» **Work to complete**: Look below and pull out each line with the word "fork".

*** Opening of Available records ***

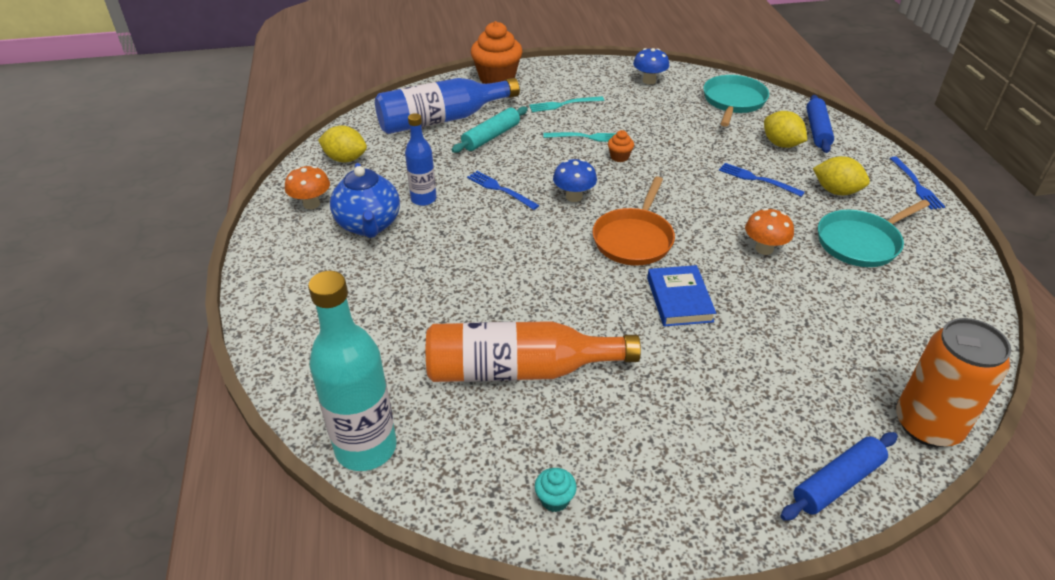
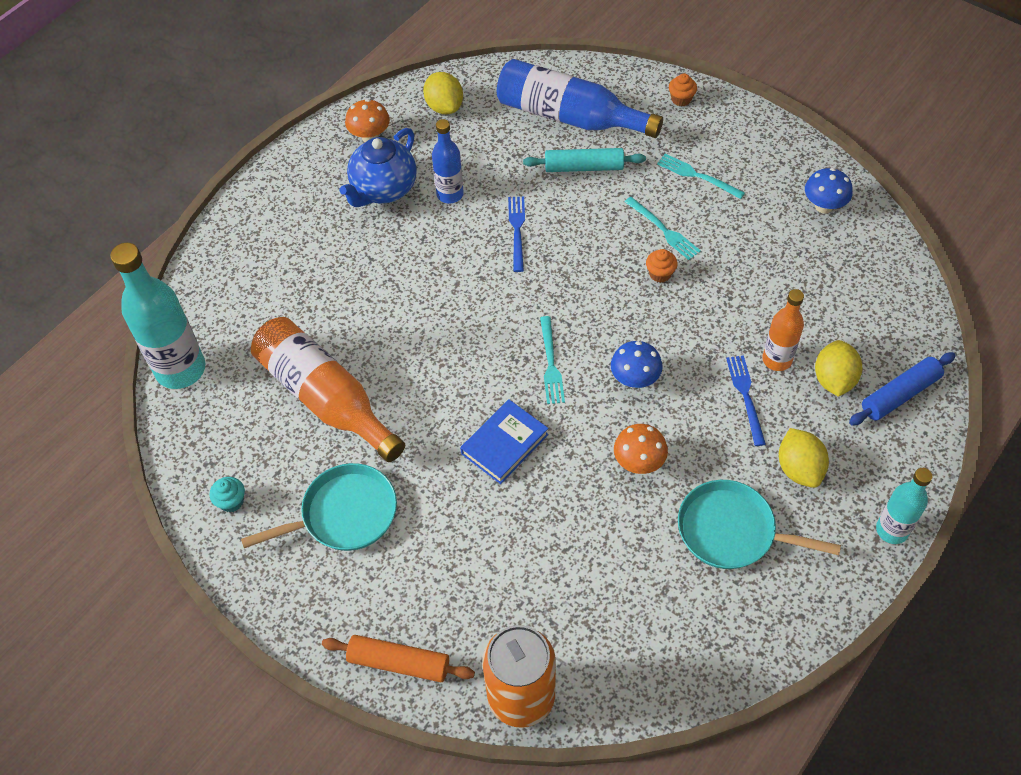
camera: 50 degrees right, 15 degrees up
orange cupcake [471,21,523,84] -> orange cupcake [669,74,697,107], size x0.45
blue mushroom [553,159,597,202] -> blue mushroom moved to [611,341,663,388]
orange pan [592,176,675,266] -> turquoise fork [540,316,565,404]
turquoise pan [703,75,769,127] -> turquoise pan moved to [241,463,397,551]
blue rolling pin [781,432,898,521] -> orange rolling pin [322,635,475,682]
blue fork [890,156,945,209] -> turquoise bottle [876,468,932,544]
none -> orange bottle [762,289,804,371]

*** Close of Available records ***

» **Task response**:
orange pan [592,176,675,266] -> turquoise fork [540,316,565,404]
blue fork [890,156,945,209] -> turquoise bottle [876,468,932,544]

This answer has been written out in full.